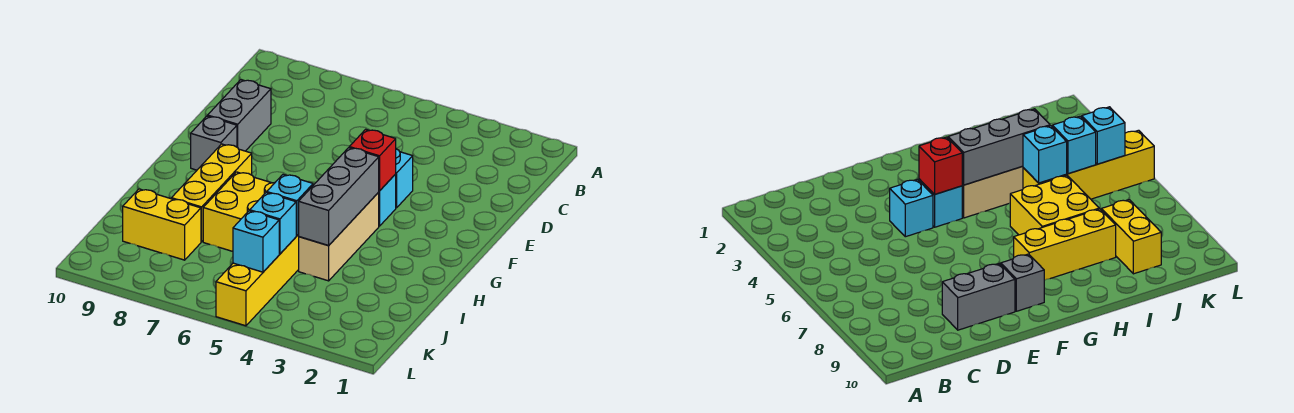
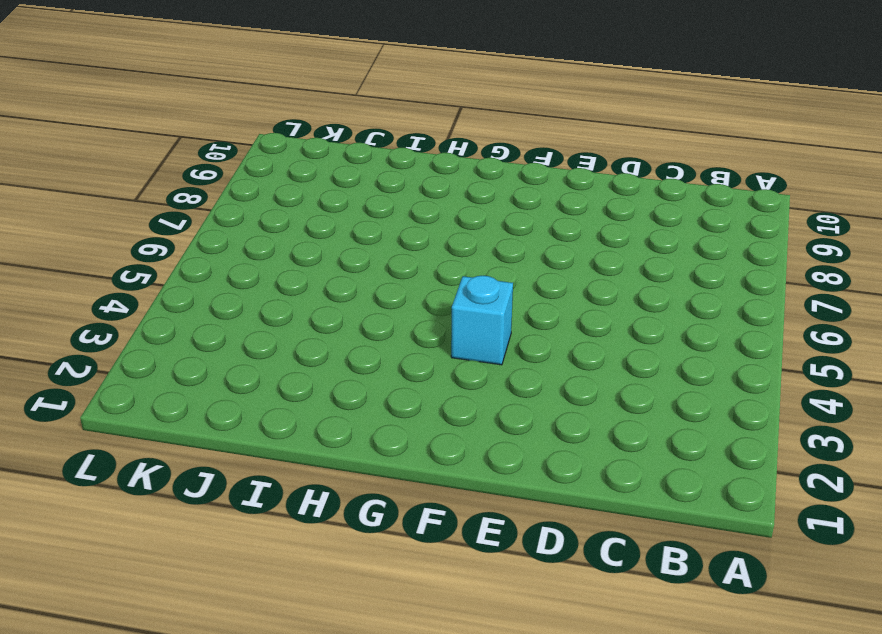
none -> grey brick D9:E9 level 1
none -> cyan brick E4 level 1
none -> grey brick F9 level 1

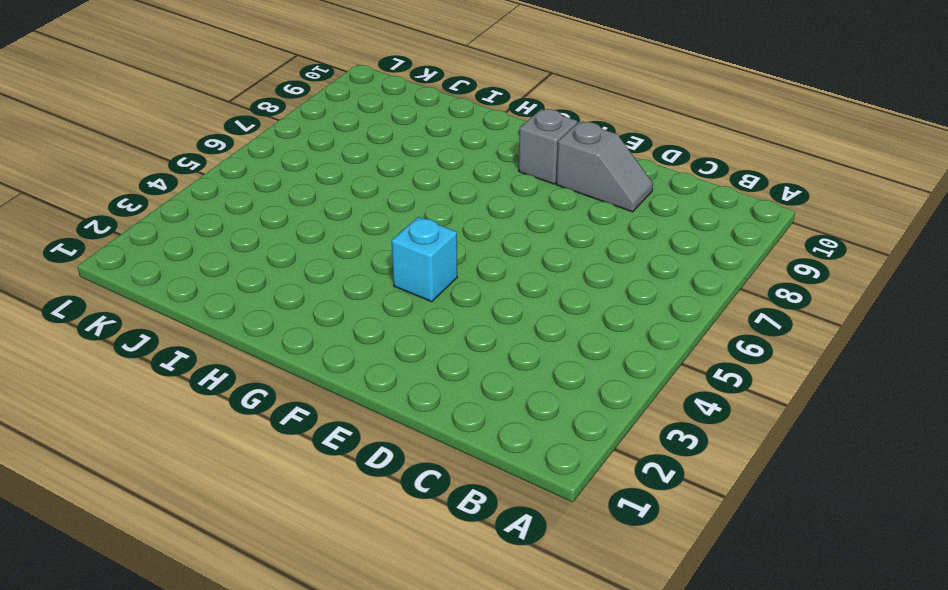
grey slope D9:E9 level 1 top E -> grey brick D9:E9 level 1
none -> cyan brick E4 level 1
none -> tan brick G4:I4 level 1
none -> yellow brick G8:I8 level 1

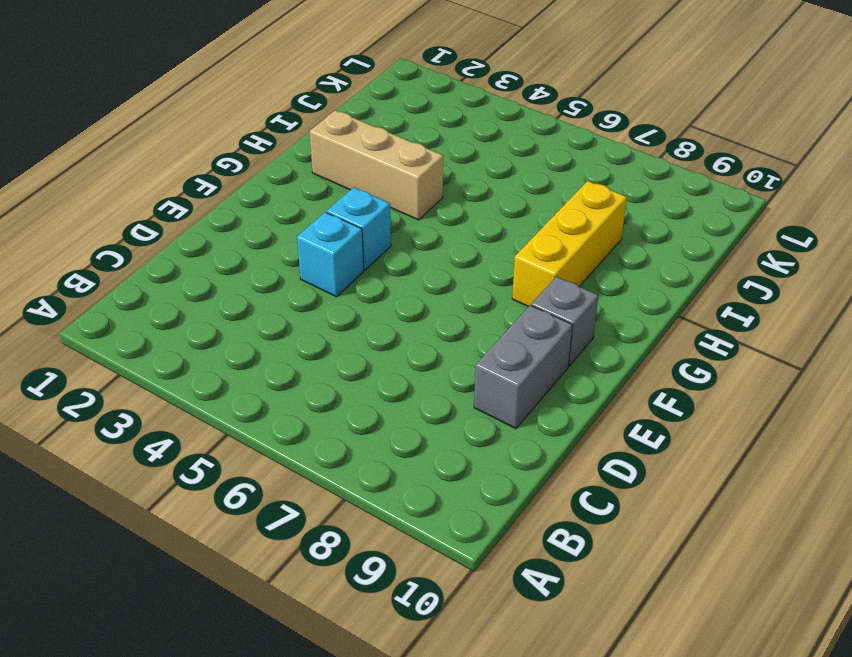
tan brick H2:H4 level 1 -> tan brick G4:I4 level 1
none -> yellow brick H6:I7 level 1
none -> yellow brick I5:L5 level 1
none -> yellow brick J8:J9 level 1

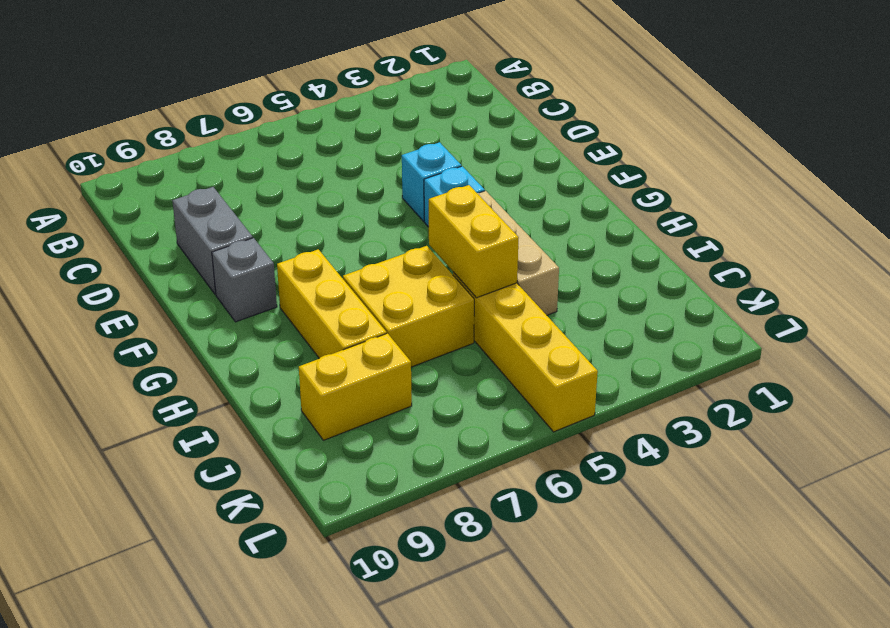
yellow brick H5:I5 level 2 -> cyan brick I5 level 2
none -> red brick F4 level 2
none -> grey brick G4:I4 level 2
none -> cyan brick J5 level 2

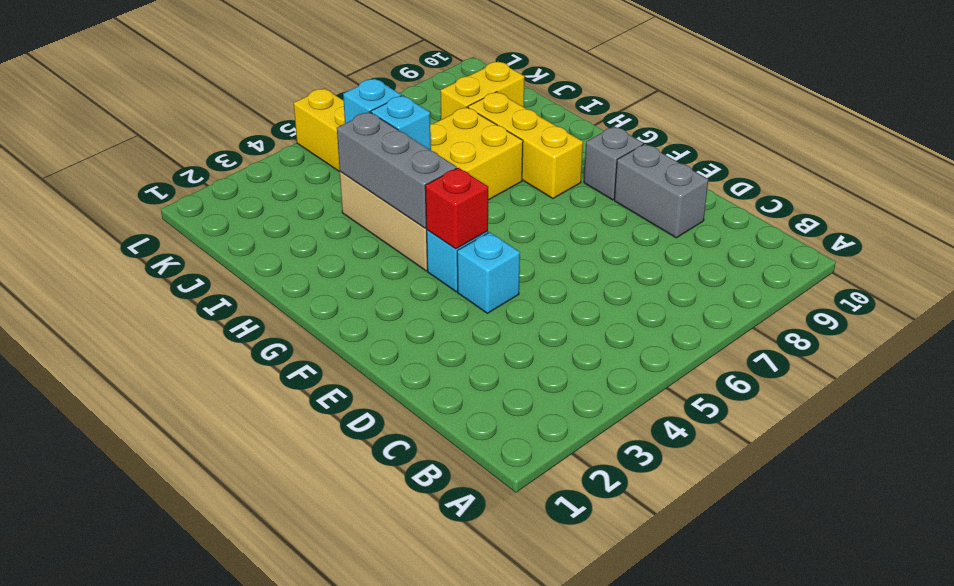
none -> cyan brick K5 level 2

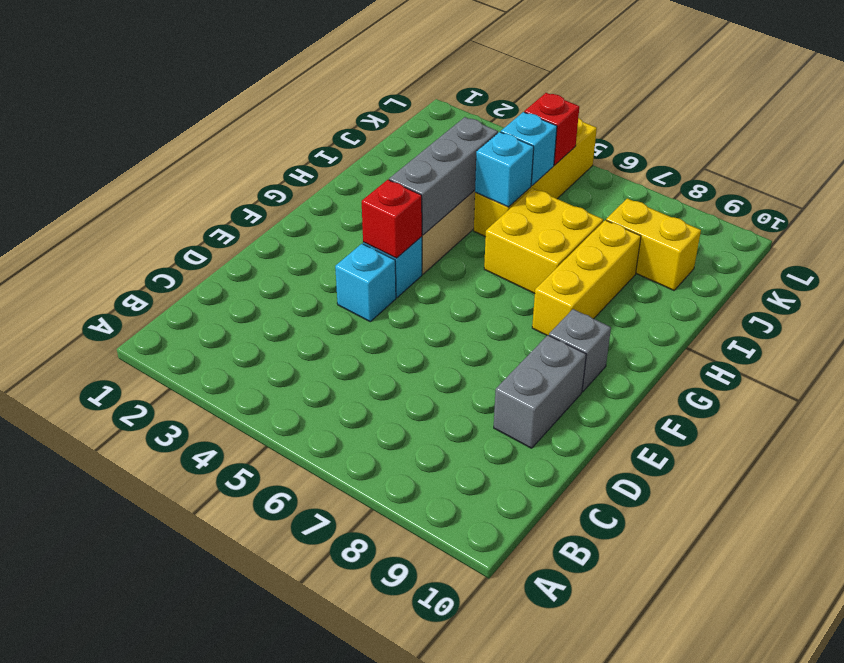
red brick K5 level 2 -> cyan brick K5 level 2

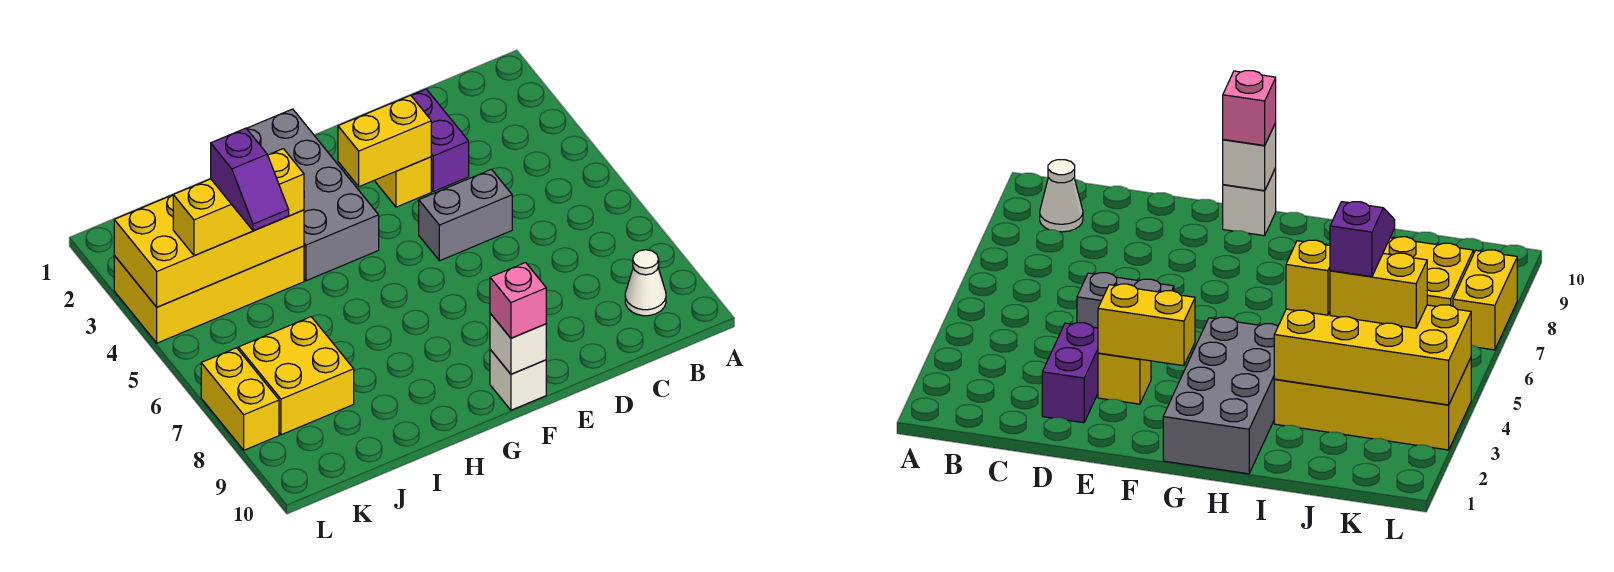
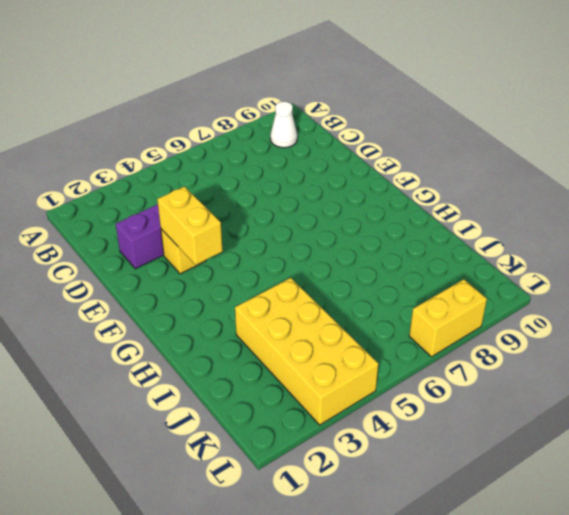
none -> grey brick D5:E5 level 1
none -> white brick F10 level 1
none -> grey brick G1:H4 level 1

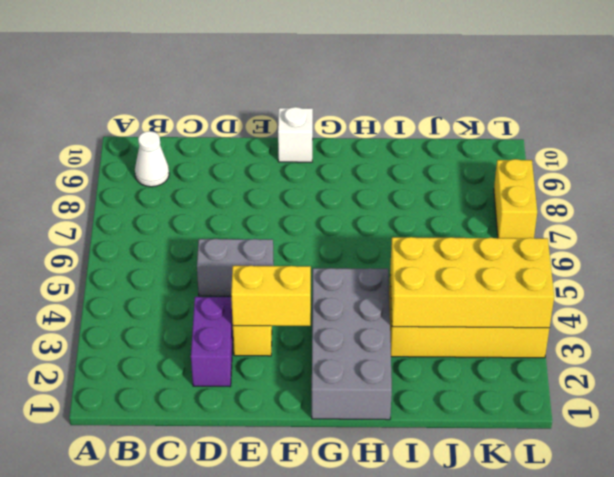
none -> yellow brick J7:K8 level 1
none -> white brick F10 level 2
none -> pink brick F10 level 3

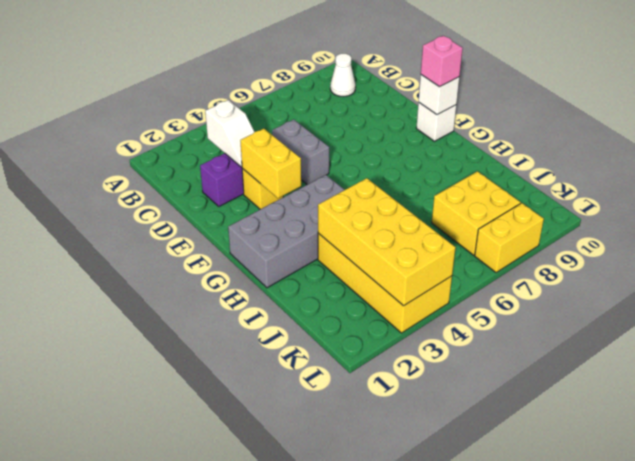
white slope C3:D3 level 2 top C -> none
none -> yellow brick I4 level 3
none -> yellow brick J4:K4 level 3
none -> purple slope J4:J5 level 4 top 4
====
» What is required: Take the line containing "none -> red brick F4 level 2" and every line after it up to the end of the data, and write them out exactly, without the pictures.

» Answer for this exercise:
none -> red brick F4 level 2
none -> grey brick G4:I4 level 2
none -> cyan brick J5 level 2

none -> cyan brick K5 level 2

red brick K5 level 2 -> cyan brick K5 level 2

none -> grey brick D5:E5 level 1
none -> white brick F10 level 1
none -> grey brick G1:H4 level 1

none -> yellow brick J7:K8 level 1
none -> white brick F10 level 2
none -> pink brick F10 level 3

white slope C3:D3 level 2 top C -> none
none -> yellow brick I4 level 3
none -> yellow brick J4:K4 level 3
none -> purple slope J4:J5 level 4 top 4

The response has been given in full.